EXERCISE PROMPT »
Set down, word for word, the stretch of lines from the one containing "type=rotated; before=box/green; pos1=middle" to the end of the records below.

---- EXERCISE DATA

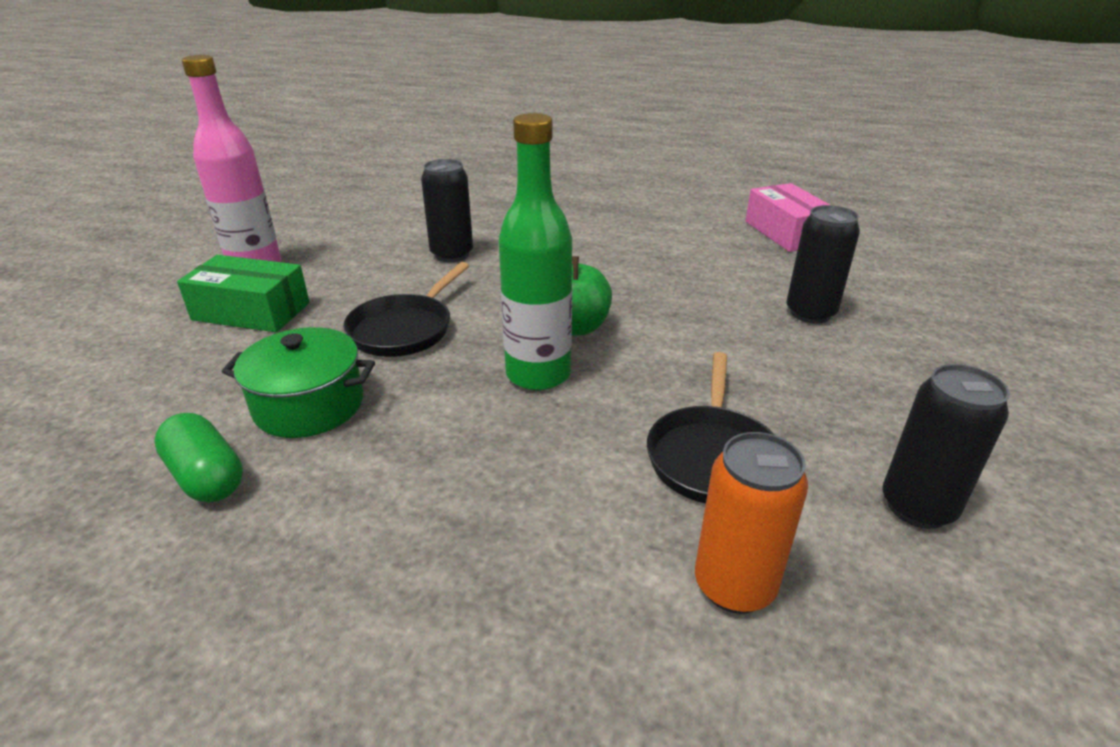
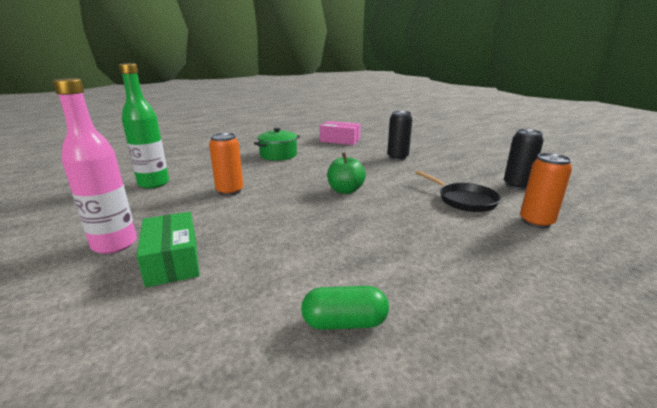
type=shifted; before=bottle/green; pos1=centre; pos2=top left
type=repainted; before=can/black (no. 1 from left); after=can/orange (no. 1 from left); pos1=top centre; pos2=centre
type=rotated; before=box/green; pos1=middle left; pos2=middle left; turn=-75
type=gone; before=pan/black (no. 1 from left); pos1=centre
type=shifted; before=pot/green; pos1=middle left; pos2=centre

--------

TASK OUTPUT »
type=rotated; before=box/green; pos1=middle left; pos2=middle left; turn=-75
type=gone; before=pan/black (no. 1 from left); pos1=centre
type=shifted; before=pot/green; pos1=middle left; pos2=centre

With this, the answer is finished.